Task item: Starting from the line with "white line: moved 5 px left, 3 px up", please copy exactly every line to the end of the listing, but not the pictures.

Data for review:
*** Begin section ***
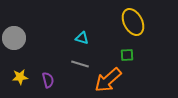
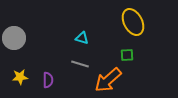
purple semicircle: rotated 14 degrees clockwise
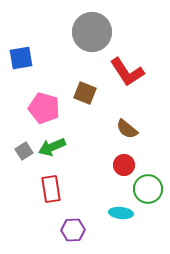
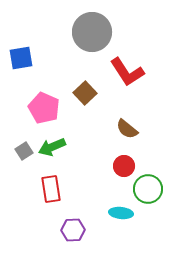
brown square: rotated 25 degrees clockwise
pink pentagon: rotated 8 degrees clockwise
red circle: moved 1 px down
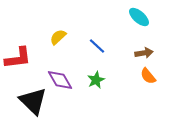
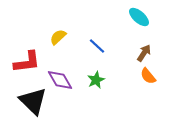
brown arrow: rotated 48 degrees counterclockwise
red L-shape: moved 9 px right, 4 px down
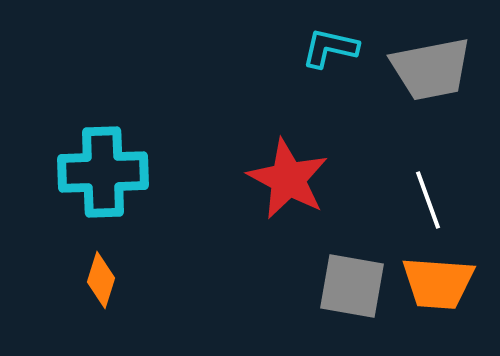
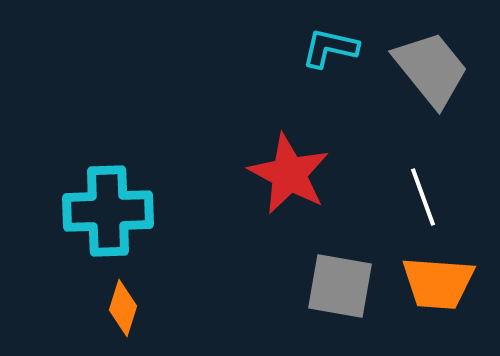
gray trapezoid: rotated 118 degrees counterclockwise
cyan cross: moved 5 px right, 39 px down
red star: moved 1 px right, 5 px up
white line: moved 5 px left, 3 px up
orange diamond: moved 22 px right, 28 px down
gray square: moved 12 px left
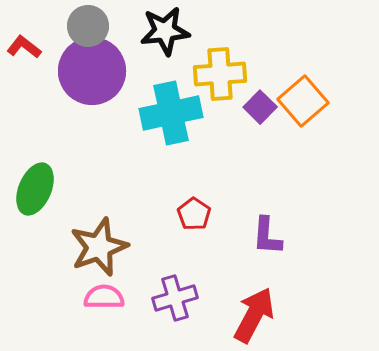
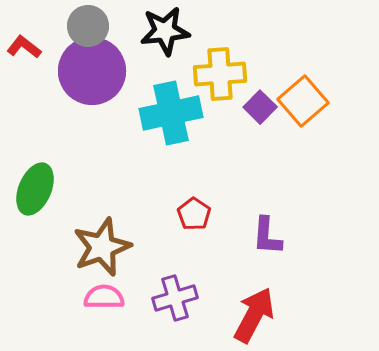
brown star: moved 3 px right
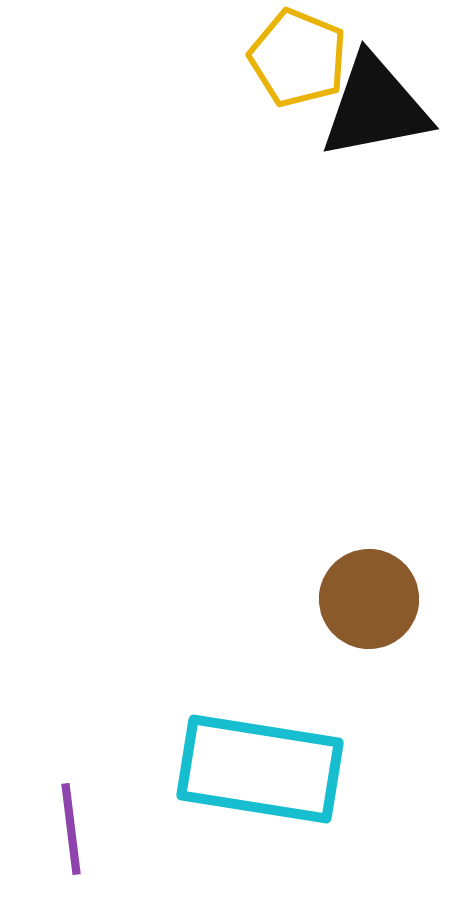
*** End section ***
Expected output:
white line: moved 5 px left, 3 px up
orange diamond: moved 22 px right, 28 px down
gray square: moved 12 px left
brown star: moved 3 px right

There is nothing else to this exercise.